Set exercise:
Could you pull out every line of the data below that contains the word "chair" and copy each one?

Entries from a dataset
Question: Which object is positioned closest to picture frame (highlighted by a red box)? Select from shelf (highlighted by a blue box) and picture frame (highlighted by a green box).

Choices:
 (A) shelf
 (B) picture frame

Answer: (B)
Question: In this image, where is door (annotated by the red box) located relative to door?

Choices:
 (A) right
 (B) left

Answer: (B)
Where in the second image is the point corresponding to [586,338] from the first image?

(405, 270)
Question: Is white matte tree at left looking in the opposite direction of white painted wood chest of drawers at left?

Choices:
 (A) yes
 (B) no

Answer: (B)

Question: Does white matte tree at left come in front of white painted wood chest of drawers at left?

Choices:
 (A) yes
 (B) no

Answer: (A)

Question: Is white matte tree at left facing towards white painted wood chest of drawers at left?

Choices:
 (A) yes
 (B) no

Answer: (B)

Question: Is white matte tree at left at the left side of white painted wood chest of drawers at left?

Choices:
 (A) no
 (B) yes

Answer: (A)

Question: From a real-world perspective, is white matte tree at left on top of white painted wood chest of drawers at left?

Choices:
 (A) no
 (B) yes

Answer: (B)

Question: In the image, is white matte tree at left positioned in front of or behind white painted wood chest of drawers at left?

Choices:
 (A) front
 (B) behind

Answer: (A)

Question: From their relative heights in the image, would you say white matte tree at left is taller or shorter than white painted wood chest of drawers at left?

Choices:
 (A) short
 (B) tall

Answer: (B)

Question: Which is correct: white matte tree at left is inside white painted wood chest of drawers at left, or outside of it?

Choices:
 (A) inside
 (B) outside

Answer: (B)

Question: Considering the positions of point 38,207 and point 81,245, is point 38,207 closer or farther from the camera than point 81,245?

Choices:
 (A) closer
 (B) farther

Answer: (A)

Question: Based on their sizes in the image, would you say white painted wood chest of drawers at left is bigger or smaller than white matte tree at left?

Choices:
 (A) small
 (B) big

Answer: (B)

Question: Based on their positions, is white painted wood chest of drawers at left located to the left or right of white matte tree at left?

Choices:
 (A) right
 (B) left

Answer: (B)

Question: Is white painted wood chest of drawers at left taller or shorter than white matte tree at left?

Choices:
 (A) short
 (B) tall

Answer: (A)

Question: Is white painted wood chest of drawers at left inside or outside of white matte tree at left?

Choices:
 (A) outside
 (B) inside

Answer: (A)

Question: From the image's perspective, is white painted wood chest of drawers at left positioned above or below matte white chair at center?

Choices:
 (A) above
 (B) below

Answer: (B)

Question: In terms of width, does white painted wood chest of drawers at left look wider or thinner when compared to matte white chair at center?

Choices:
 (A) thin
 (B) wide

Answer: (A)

Response to this exercise:
Question: From the image's perspective, is white painted wood chest of drawers at left positioned above or below matte white chair at center?
Question: In terms of width, does white painted wood chest of drawers at left look wider or thinner when compared to matte white chair at center?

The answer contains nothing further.